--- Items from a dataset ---
◆ ◆ ◆ ◆

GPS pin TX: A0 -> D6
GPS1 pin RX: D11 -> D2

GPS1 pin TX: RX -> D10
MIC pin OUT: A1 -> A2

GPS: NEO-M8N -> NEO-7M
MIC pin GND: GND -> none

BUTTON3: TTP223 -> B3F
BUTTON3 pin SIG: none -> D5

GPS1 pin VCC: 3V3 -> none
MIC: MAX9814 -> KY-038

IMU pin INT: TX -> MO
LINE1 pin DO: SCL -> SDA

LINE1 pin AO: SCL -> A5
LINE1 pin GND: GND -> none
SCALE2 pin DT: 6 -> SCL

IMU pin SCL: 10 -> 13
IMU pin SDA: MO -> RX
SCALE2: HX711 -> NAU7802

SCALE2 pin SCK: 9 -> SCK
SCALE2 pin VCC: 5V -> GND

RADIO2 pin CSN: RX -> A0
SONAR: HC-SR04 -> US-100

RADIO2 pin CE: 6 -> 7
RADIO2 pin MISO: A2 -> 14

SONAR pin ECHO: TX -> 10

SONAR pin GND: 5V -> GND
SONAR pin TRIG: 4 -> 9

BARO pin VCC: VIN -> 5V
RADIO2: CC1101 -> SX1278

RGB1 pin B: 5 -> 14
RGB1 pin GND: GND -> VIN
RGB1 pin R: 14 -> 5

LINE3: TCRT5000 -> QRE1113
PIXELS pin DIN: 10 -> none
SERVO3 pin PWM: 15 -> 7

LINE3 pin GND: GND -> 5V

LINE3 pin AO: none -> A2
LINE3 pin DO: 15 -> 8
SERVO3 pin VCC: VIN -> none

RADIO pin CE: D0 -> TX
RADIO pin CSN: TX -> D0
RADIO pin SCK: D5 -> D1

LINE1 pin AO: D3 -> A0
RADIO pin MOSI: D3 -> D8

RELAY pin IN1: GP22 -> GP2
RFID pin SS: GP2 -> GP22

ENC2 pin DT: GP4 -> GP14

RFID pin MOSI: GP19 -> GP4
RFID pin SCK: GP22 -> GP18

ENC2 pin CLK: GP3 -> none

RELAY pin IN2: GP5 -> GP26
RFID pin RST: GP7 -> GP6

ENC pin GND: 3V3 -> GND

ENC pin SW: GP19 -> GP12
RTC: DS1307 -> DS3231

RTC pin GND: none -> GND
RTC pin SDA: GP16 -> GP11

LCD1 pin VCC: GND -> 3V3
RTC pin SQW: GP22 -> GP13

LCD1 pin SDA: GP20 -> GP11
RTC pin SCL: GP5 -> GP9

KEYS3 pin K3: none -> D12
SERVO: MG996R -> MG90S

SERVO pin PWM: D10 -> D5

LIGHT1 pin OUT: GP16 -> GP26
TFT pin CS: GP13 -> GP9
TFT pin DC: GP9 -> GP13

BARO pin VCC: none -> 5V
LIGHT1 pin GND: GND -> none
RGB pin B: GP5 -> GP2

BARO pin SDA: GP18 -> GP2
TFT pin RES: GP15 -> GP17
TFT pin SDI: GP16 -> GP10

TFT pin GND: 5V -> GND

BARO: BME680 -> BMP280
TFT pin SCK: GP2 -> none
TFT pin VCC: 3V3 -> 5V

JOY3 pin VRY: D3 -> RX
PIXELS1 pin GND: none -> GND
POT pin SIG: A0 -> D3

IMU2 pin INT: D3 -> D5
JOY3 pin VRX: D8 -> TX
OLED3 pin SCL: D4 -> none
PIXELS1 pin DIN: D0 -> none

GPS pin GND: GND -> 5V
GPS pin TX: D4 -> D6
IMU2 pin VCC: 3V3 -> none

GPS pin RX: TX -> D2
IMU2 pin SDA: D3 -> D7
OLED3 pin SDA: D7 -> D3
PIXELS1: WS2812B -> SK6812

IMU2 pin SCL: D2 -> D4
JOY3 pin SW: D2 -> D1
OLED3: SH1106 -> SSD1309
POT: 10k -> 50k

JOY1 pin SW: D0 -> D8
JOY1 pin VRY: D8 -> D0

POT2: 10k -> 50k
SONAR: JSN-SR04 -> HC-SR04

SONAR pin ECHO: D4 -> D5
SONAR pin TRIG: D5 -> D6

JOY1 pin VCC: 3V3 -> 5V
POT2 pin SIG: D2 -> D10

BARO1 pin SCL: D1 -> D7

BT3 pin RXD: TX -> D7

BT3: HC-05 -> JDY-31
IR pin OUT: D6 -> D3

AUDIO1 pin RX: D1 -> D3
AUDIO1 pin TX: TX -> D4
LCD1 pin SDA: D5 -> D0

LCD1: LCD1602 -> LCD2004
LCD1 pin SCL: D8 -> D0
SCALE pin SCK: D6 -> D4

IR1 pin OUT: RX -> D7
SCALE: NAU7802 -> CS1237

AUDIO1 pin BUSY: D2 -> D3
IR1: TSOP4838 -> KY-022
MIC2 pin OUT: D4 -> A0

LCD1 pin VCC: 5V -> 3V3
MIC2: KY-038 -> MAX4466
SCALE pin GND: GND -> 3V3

◆ ◆ ◆ ◆

--- WHAT THE TASK ASKS ---
The answer must be every line of the entries that includes the word "RELAY".

--- OUTPUT ---
RELAY pin IN1: GP22 -> GP2
RELAY pin IN2: GP5 -> GP26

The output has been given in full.